Difference listings
++++

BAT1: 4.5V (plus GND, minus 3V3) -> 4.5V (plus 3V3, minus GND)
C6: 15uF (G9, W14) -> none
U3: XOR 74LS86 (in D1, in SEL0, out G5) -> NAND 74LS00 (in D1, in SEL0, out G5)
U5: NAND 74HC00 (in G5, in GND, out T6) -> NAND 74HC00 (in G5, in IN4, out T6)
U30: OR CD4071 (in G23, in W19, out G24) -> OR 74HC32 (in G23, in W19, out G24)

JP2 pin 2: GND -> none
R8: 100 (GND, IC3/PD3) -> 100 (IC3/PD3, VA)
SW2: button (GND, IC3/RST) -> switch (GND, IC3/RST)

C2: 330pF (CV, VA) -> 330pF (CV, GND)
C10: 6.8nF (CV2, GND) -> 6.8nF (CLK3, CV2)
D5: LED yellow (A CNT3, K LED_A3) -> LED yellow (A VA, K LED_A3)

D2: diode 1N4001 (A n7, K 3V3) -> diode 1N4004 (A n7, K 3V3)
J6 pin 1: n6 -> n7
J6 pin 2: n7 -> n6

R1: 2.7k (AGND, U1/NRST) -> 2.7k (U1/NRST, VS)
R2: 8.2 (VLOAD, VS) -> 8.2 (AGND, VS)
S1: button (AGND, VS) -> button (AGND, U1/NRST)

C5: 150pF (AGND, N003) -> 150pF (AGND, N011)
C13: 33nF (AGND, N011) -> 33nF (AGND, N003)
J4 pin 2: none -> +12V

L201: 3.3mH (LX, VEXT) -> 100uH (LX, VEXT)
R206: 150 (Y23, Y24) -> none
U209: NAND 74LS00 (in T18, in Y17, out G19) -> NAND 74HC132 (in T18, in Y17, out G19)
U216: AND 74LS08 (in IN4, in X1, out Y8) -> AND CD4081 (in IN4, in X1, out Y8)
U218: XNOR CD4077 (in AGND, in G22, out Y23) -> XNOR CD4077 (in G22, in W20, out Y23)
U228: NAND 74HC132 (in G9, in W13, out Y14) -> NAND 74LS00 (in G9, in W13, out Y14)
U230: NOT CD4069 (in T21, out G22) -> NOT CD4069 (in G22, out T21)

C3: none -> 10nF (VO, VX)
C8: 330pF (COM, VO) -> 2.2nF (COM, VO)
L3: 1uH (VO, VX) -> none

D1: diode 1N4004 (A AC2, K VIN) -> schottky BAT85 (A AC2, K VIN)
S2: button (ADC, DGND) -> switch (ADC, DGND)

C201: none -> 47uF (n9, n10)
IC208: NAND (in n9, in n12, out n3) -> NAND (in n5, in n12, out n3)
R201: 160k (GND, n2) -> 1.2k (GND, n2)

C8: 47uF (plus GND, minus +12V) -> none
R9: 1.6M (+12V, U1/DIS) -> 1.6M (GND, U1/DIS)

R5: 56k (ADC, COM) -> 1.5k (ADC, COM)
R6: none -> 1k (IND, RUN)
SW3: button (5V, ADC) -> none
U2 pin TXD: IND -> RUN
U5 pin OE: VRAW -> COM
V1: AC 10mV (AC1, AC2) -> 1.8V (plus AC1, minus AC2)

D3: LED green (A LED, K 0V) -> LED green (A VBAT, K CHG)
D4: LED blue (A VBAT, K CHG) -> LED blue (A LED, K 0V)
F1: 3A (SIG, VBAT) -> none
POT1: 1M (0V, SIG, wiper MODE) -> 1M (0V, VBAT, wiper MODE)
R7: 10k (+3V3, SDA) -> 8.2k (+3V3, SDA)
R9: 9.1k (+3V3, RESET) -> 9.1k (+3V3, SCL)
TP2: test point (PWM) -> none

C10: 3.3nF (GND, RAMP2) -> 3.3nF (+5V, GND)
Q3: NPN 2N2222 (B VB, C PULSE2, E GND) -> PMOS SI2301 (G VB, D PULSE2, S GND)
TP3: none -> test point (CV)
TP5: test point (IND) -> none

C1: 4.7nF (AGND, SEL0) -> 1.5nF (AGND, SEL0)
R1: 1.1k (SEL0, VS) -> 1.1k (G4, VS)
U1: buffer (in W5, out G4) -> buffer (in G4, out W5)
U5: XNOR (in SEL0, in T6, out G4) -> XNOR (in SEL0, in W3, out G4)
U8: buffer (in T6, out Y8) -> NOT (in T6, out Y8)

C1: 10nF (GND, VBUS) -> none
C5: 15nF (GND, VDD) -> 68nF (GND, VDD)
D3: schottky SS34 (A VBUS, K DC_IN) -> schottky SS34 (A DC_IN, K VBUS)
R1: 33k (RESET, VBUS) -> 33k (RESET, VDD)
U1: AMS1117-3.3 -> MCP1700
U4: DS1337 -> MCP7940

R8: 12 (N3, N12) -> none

++++

What needs to be done: Repeat only the lines starting at the one that contains "L3: 1uH (VO, VX) -> none" and ending at the last line above, exactly as written.

Exercise response:
L3: 1uH (VO, VX) -> none

D1: diode 1N4004 (A AC2, K VIN) -> schottky BAT85 (A AC2, K VIN)
S2: button (ADC, DGND) -> switch (ADC, DGND)

C201: none -> 47uF (n9, n10)
IC208: NAND (in n9, in n12, out n3) -> NAND (in n5, in n12, out n3)
R201: 160k (GND, n2) -> 1.2k (GND, n2)

C8: 47uF (plus GND, minus +12V) -> none
R9: 1.6M (+12V, U1/DIS) -> 1.6M (GND, U1/DIS)

R5: 56k (ADC, COM) -> 1.5k (ADC, COM)
R6: none -> 1k (IND, RUN)
SW3: button (5V, ADC) -> none
U2 pin TXD: IND -> RUN
U5 pin OE: VRAW -> COM
V1: AC 10mV (AC1, AC2) -> 1.8V (plus AC1, minus AC2)

D3: LED green (A LED, K 0V) -> LED green (A VBAT, K CHG)
D4: LED blue (A VBAT, K CHG) -> LED blue (A LED, K 0V)
F1: 3A (SIG, VBAT) -> none
POT1: 1M (0V, SIG, wiper MODE) -> 1M (0V, VBAT, wiper MODE)
R7: 10k (+3V3, SDA) -> 8.2k (+3V3, SDA)
R9: 9.1k (+3V3, RESET) -> 9.1k (+3V3, SCL)
TP2: test point (PWM) -> none

C10: 3.3nF (GND, RAMP2) -> 3.3nF (+5V, GND)
Q3: NPN 2N2222 (B VB, C PULSE2, E GND) -> PMOS SI2301 (G VB, D PULSE2, S GND)
TP3: none -> test point (CV)
TP5: test point (IND) -> none

C1: 4.7nF (AGND, SEL0) -> 1.5nF (AGND, SEL0)
R1: 1.1k (SEL0, VS) -> 1.1k (G4, VS)
U1: buffer (in W5, out G4) -> buffer (in G4, out W5)
U5: XNOR (in SEL0, in T6, out G4) -> XNOR (in SEL0, in W3, out G4)
U8: buffer (in T6, out Y8) -> NOT (in T6, out Y8)

C1: 10nF (GND, VBUS) -> none
C5: 15nF (GND, VDD) -> 68nF (GND, VDD)
D3: schottky SS34 (A VBUS, K DC_IN) -> schottky SS34 (A DC_IN, K VBUS)
R1: 33k (RESET, VBUS) -> 33k (RESET, VDD)
U1: AMS1117-3.3 -> MCP1700
U4: DS1337 -> MCP7940

R8: 12 (N3, N12) -> none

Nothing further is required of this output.